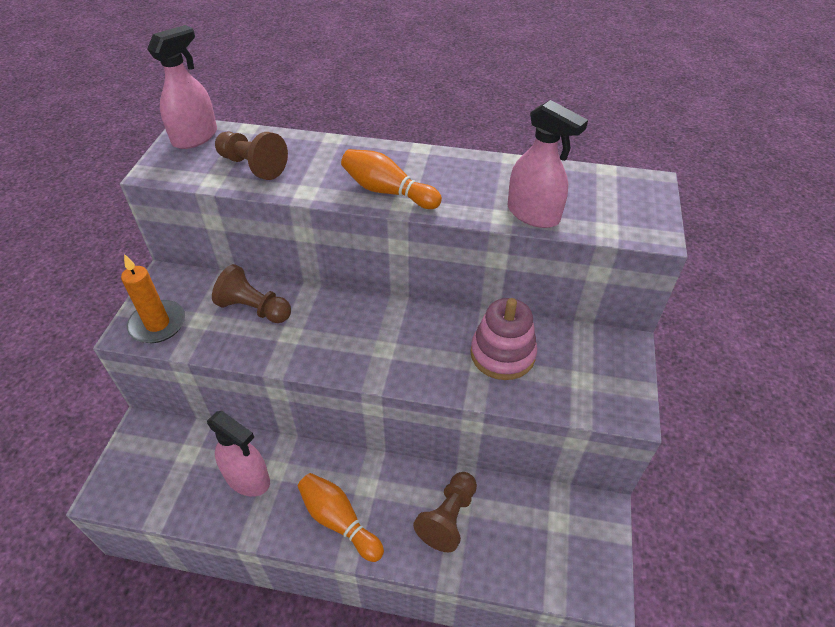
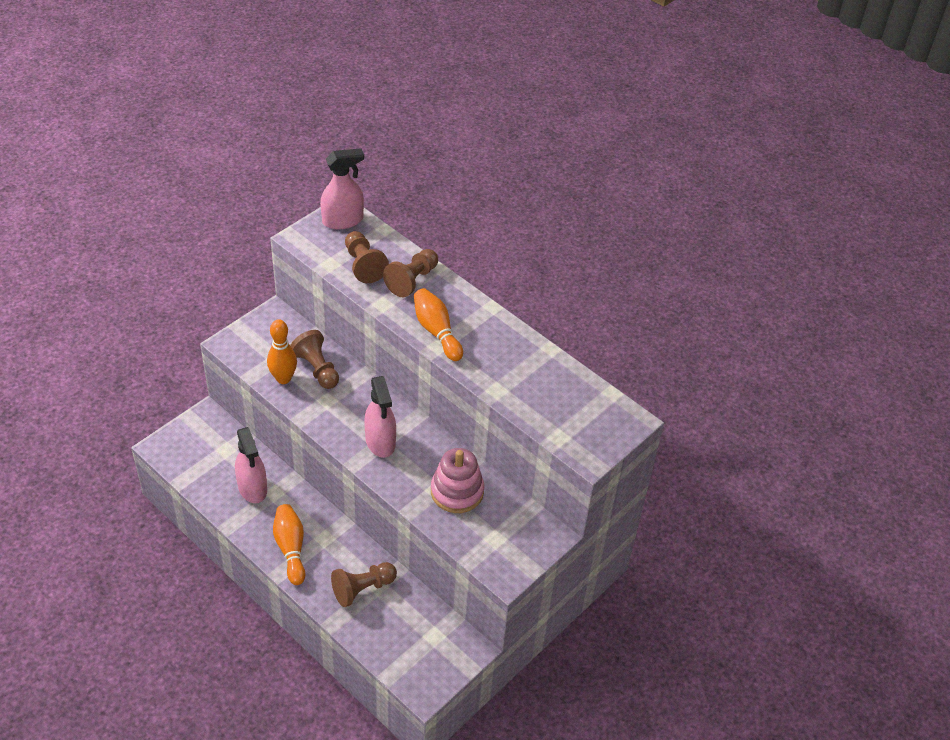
camera: 30 degrees right, 0 degrees up
(158, 324) = (248, 347): orange candle -> none
(223, 336) = (283, 378): none -> orange bowling pin
(318, 158) = (412, 280): none -> brown pawn
(533, 214) = (519, 399): pink spray bottle -> pink spray bottle (380, 442)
◆ ◆ ◆
What you have to do: What is needed is an exact copy of the line containing "(223, 336) = (283, 378): none" and each line after it, through the final line of the entries above.

Result for this exercise:
(223, 336) = (283, 378): none -> orange bowling pin
(318, 158) = (412, 280): none -> brown pawn
(533, 214) = (519, 399): pink spray bottle -> pink spray bottle (380, 442)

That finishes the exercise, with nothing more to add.